(MATERIAL SUPPLIED Opens)

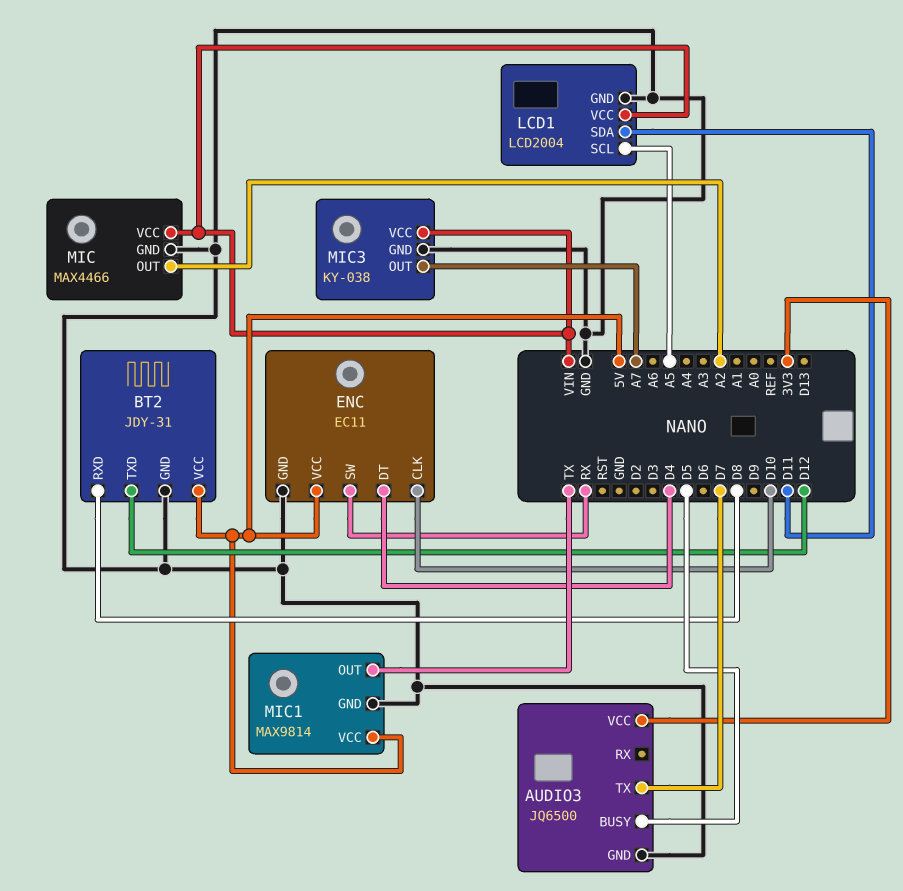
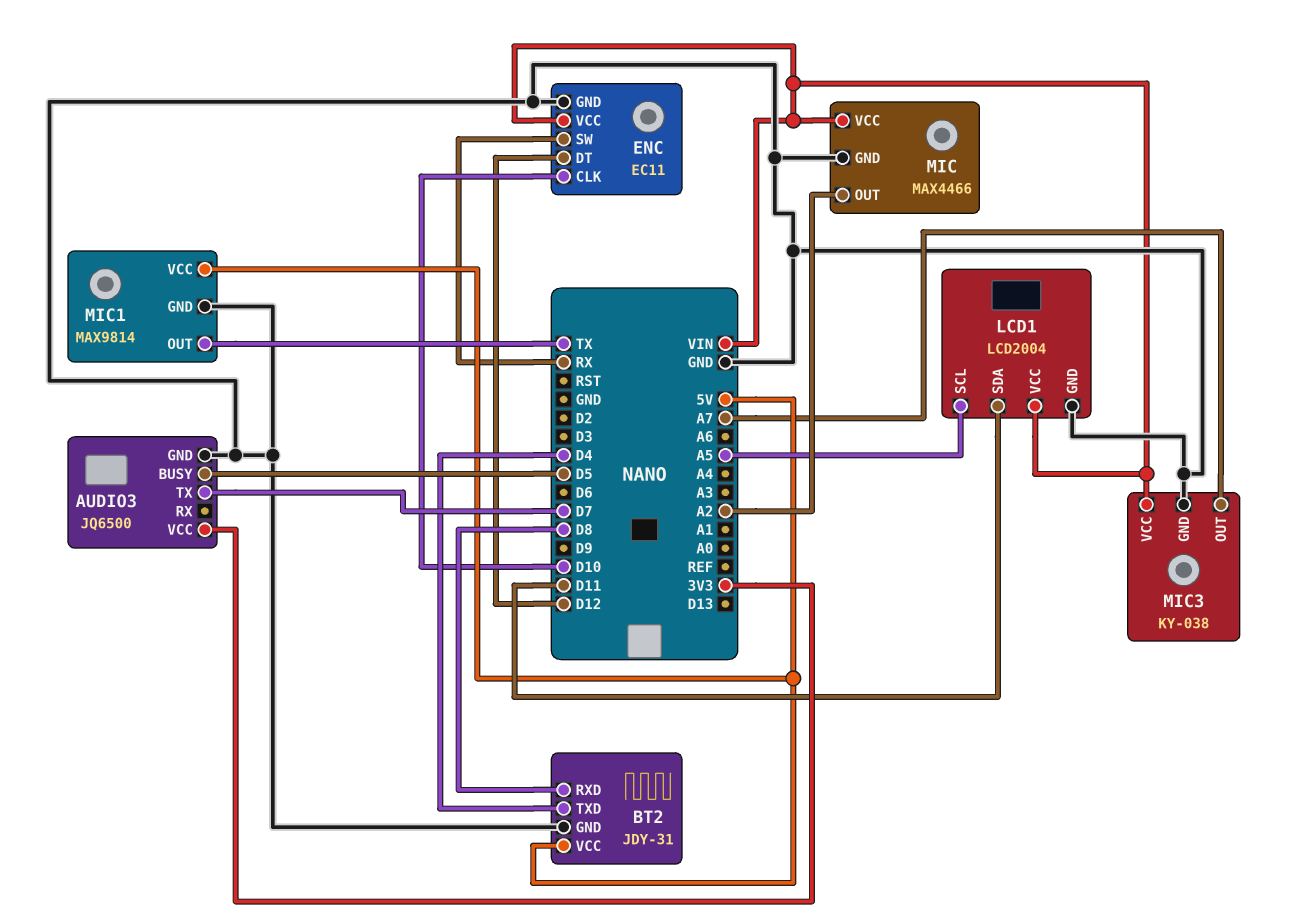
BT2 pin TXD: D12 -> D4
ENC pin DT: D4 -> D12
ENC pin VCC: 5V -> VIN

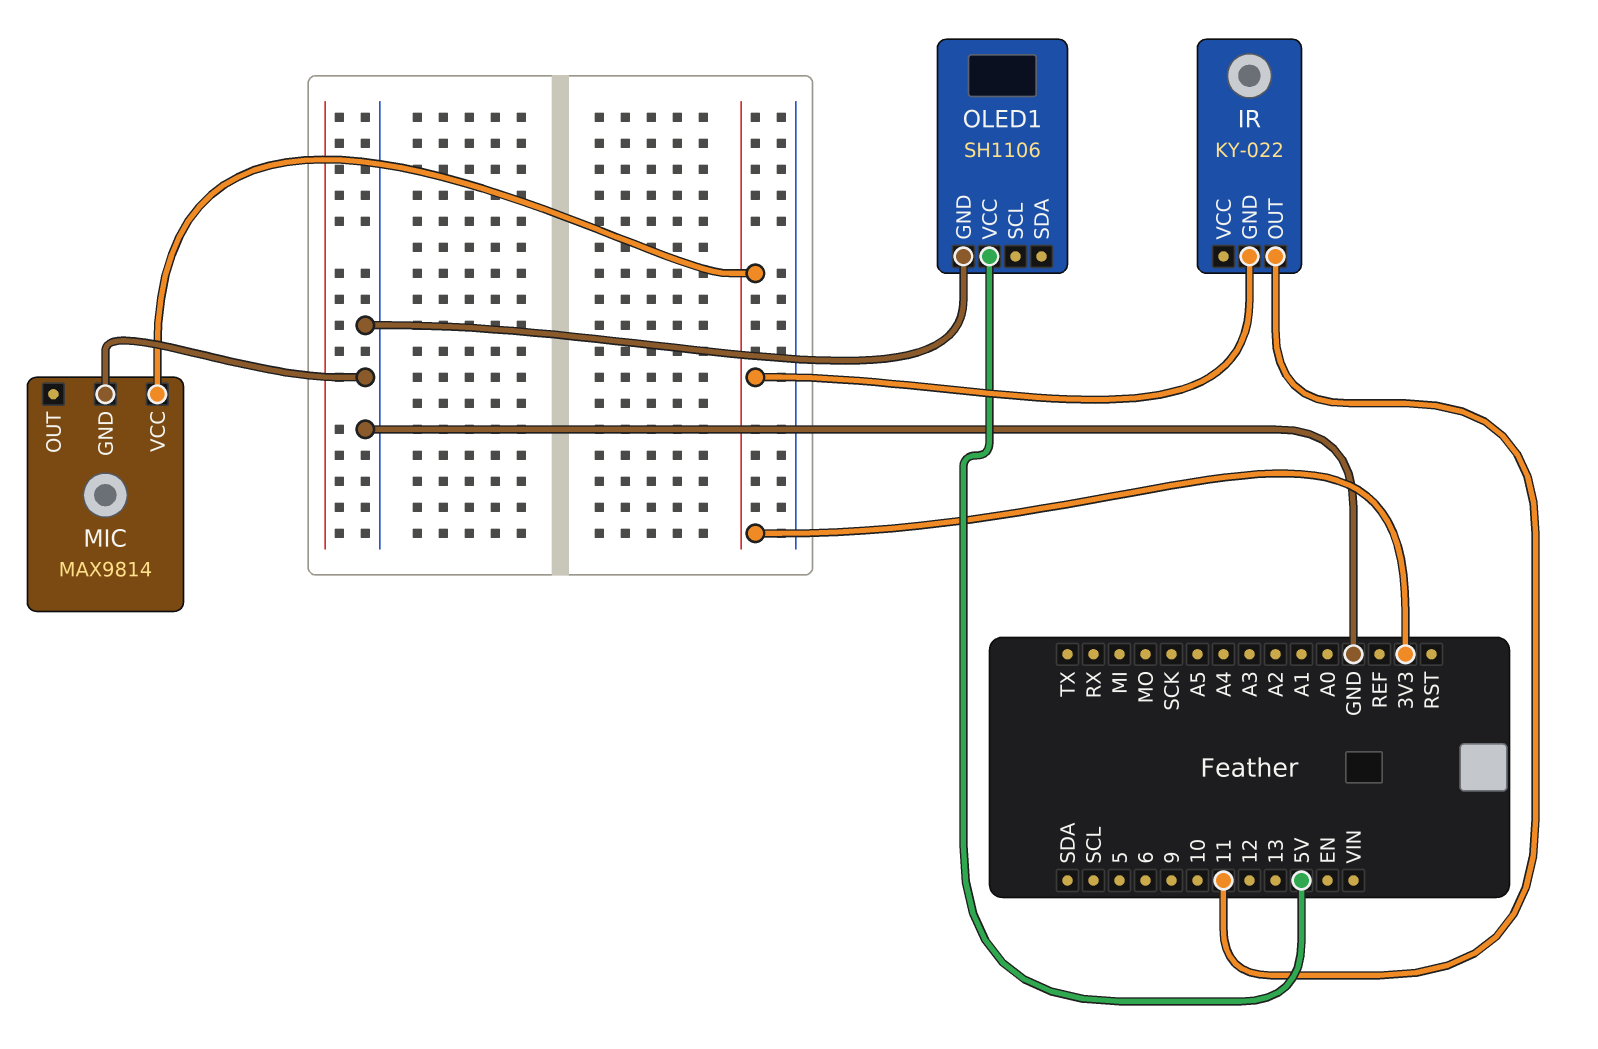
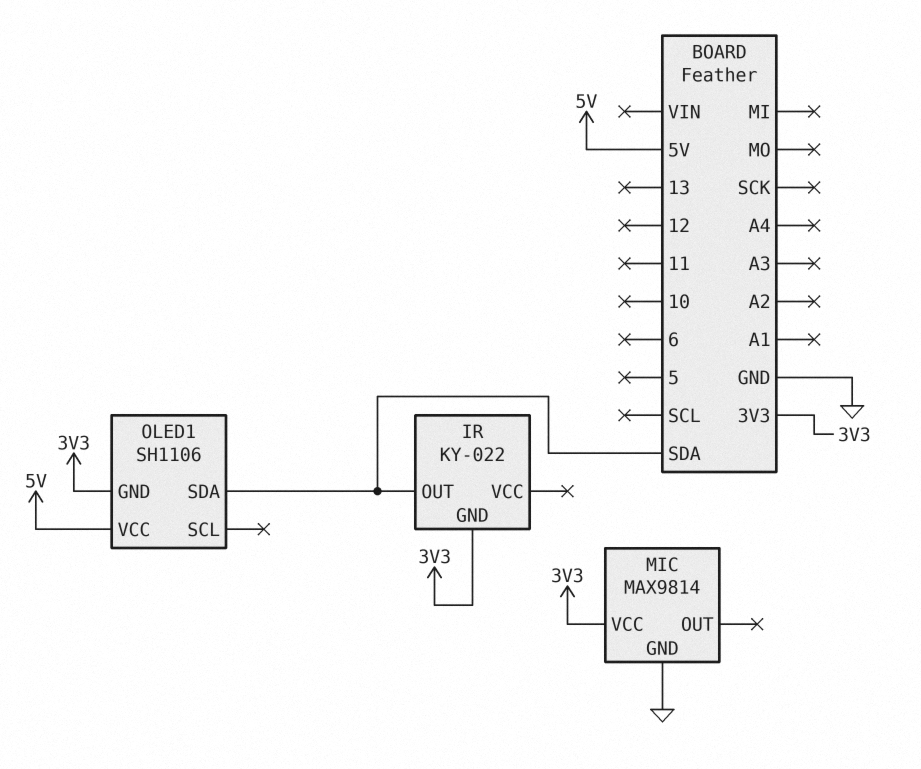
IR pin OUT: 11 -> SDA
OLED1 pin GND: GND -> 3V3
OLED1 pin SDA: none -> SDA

(MATERIAL SUPPLIED Closes)
(MATERIAL SUPPLIED Opens)

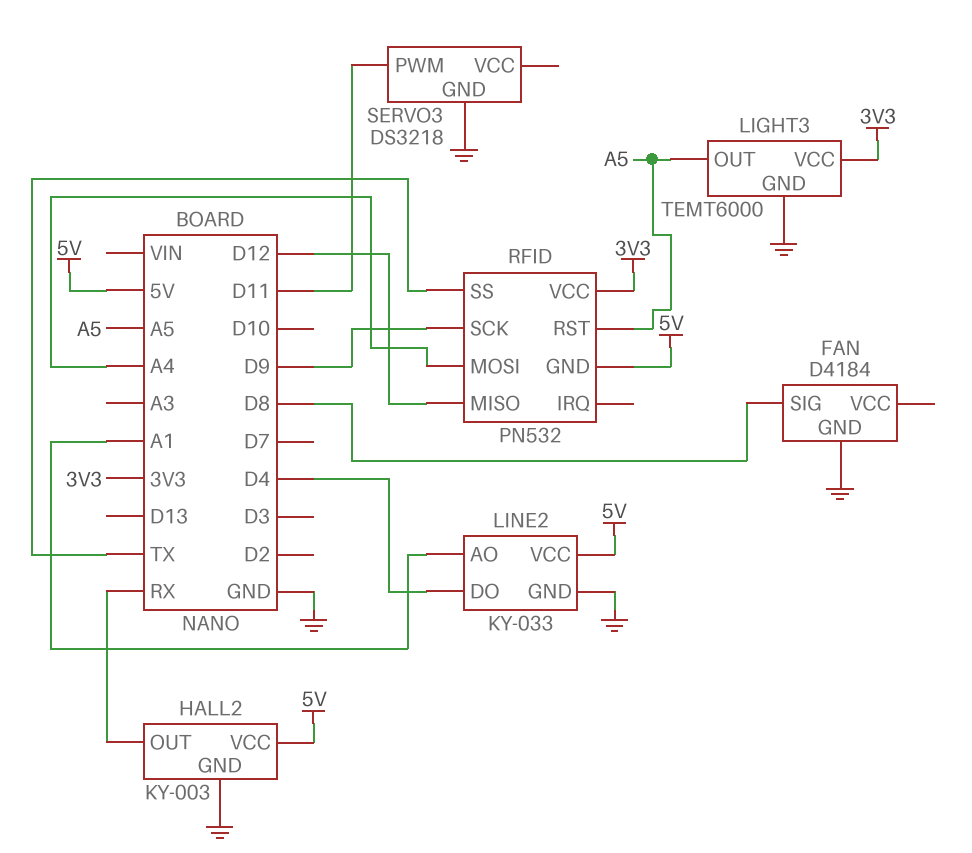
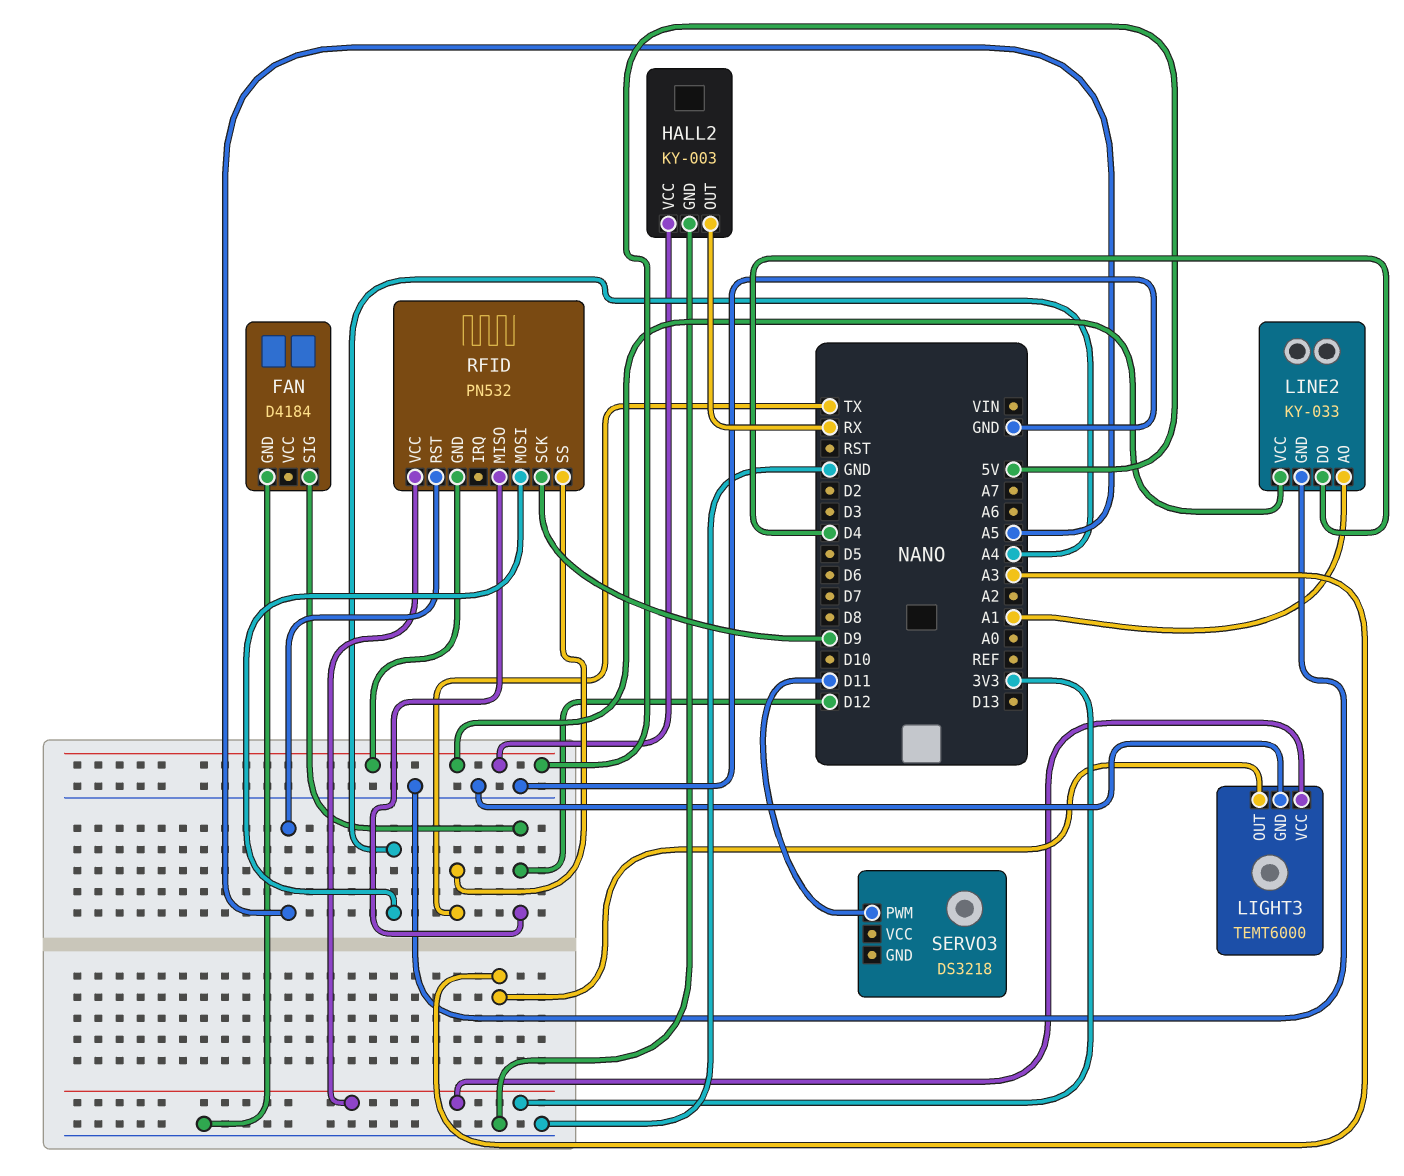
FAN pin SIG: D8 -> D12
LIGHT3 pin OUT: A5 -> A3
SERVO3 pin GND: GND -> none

(MATERIAL SUPPLIED Closes)

WHAT YOU NEED TO DO ->
What are the lines above, starting at the one with "IR pin OUT: 11 -> SDA" and ending at the one with "OLED1 pin SDA: none -> SDA"? Give them again exactly, and only them.

EXERCISE ANSWER ->
IR pin OUT: 11 -> SDA
OLED1 pin GND: GND -> 3V3
OLED1 pin SDA: none -> SDA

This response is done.